> **WORK INSTRUCTIONS**: Give back all the records below, unaltered.

> **DATA IN THIS EXERCISE**:
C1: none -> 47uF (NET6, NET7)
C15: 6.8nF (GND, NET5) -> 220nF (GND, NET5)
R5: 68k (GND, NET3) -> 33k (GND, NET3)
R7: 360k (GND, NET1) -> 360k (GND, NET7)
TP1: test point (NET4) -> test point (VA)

> **RESULT BELOW**:
C1: none -> 47uF (NET6, NET7)
C15: 6.8nF (GND, NET5) -> 220nF (GND, NET5)
R5: 68k (GND, NET3) -> 33k (GND, NET3)
R7: 360k (GND, NET1) -> 360k (GND, NET7)
TP1: test point (NET4) -> test point (VA)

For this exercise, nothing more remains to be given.